- [Exercise]: Output only the lines of the entries that follow, starting at the one with "rosy_solid_cylinder 209 337 -> none" and running down to the one with "green_car 144 523 -> blue_car 420 564", both included and unchanged.
=== Begin Enclosure ===
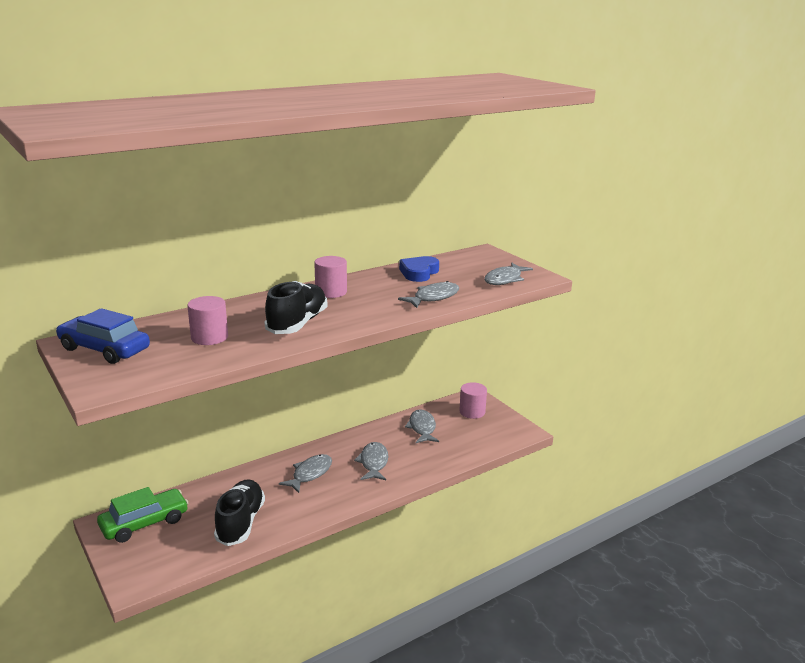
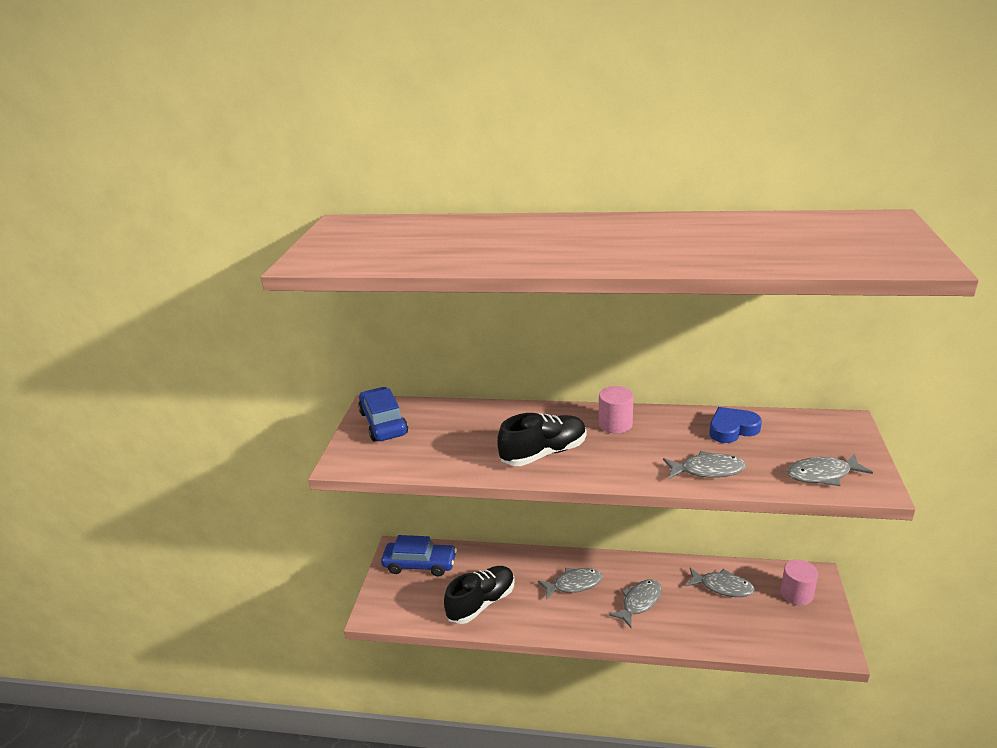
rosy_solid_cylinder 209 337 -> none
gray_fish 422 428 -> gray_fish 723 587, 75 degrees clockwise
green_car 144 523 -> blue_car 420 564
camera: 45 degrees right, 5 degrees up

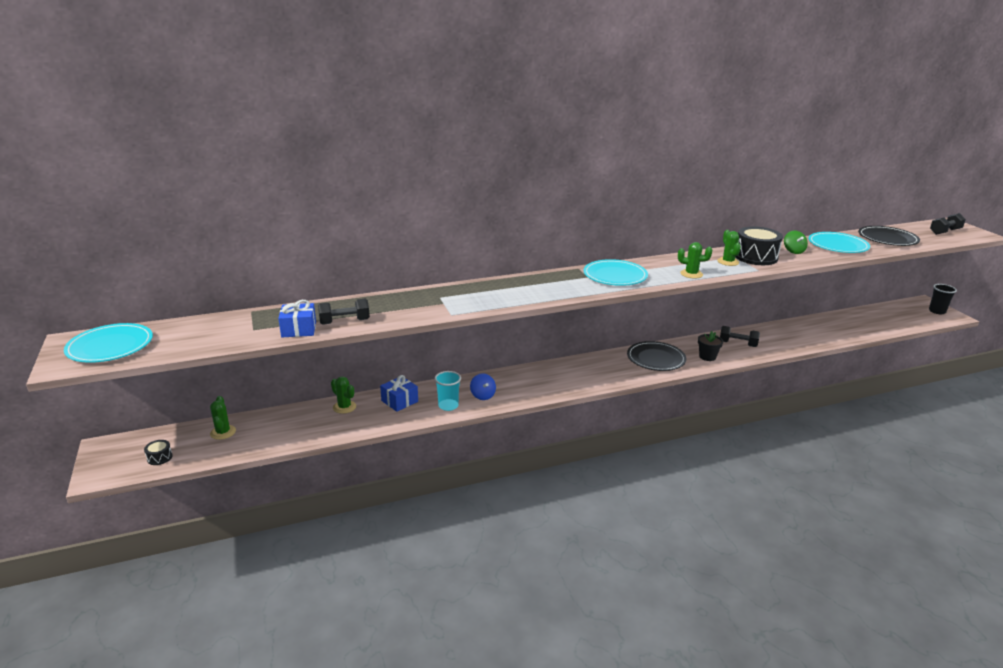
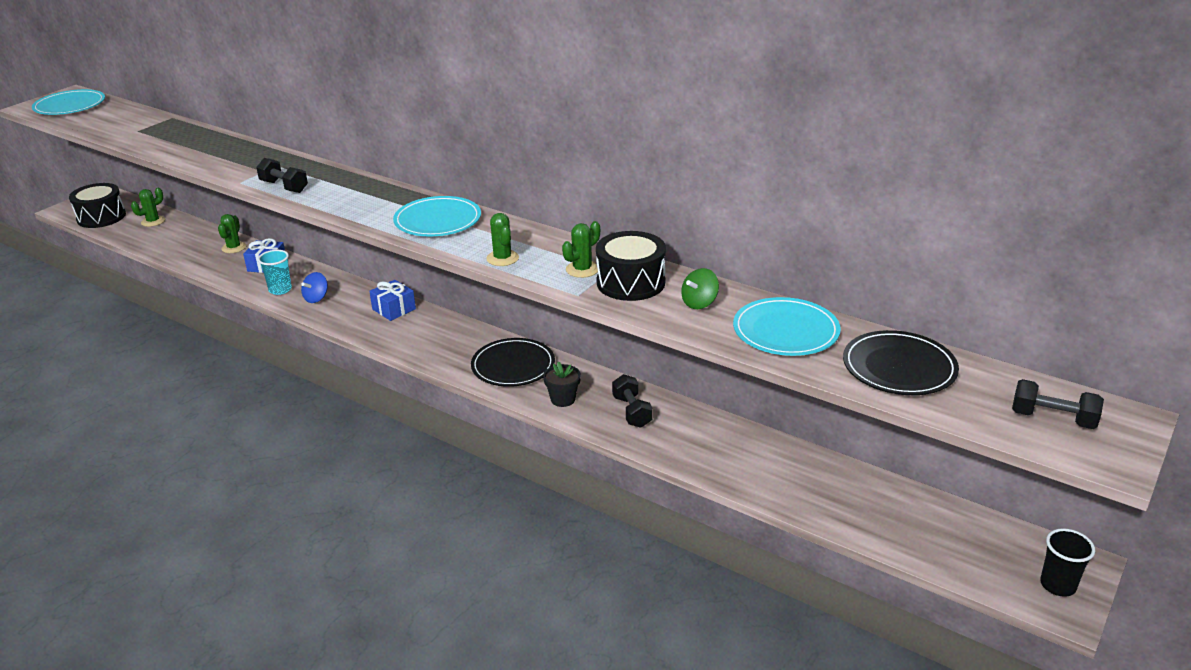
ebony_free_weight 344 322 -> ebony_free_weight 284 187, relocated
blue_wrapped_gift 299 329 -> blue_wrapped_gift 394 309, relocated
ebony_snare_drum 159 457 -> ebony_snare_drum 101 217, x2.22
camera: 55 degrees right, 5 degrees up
=== End Enclosure ===
=== Begin Enclosure ===
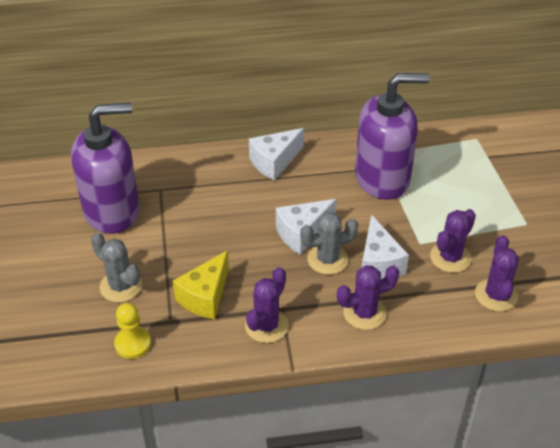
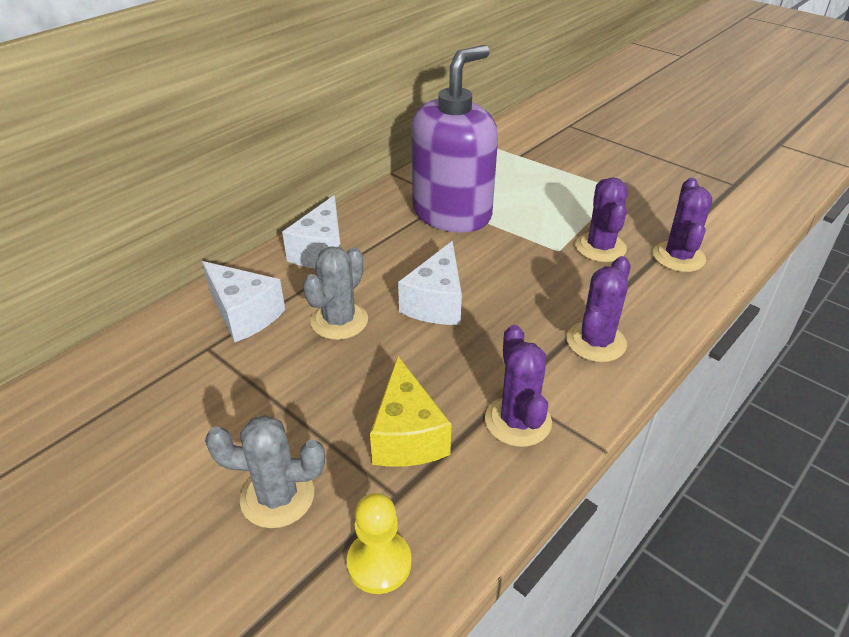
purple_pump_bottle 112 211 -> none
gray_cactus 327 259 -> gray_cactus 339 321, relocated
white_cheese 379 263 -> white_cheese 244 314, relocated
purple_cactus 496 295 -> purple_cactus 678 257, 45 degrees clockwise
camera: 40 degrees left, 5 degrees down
=== End Enclosure ===
- [Output of the exercise]:
rosy_solid_cylinder 209 337 -> none
gray_fish 422 428 -> gray_fish 723 587, 75 degrees clockwise
green_car 144 523 -> blue_car 420 564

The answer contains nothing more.